Which lines in the data below contain the word "element"? Pull out each of them and copy it in full.
- - - - - - -
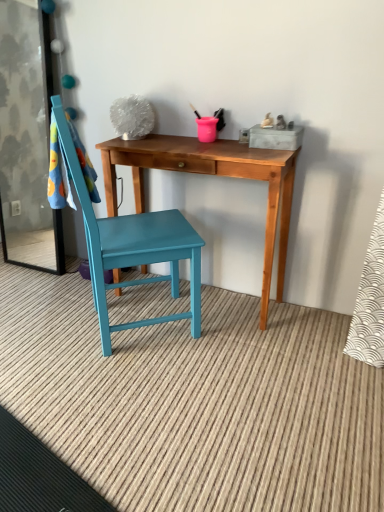
Locate an element on the screen. Image resolution: width=384 pixels, height=512 pixels. wooden desk at center is located at coordinates coord(212,174).

Find the location of a particular element. This screenshot has height=512, width=384. teal painted wood chair at center is located at coordinates (133, 247).

What is the approximate width of transparent glass screen door at left?

It is 4.59 inches.

Locate an element on the screen. Image resolution: width=384 pixels, height=512 pixels. wooden desk at center is located at coordinates (212, 174).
- - - - - - -
* **EXERCISE ANSWER**:
Locate an element on the screen. Image resolution: width=384 pixels, height=512 pixels. wooden desk at center is located at coordinates coord(212,174).
Find the location of a particular element. This screenshot has height=512, width=384. teal painted wood chair at center is located at coordinates (133, 247).
Locate an element on the screen. Image resolution: width=384 pixels, height=512 pixels. wooden desk at center is located at coordinates (212, 174).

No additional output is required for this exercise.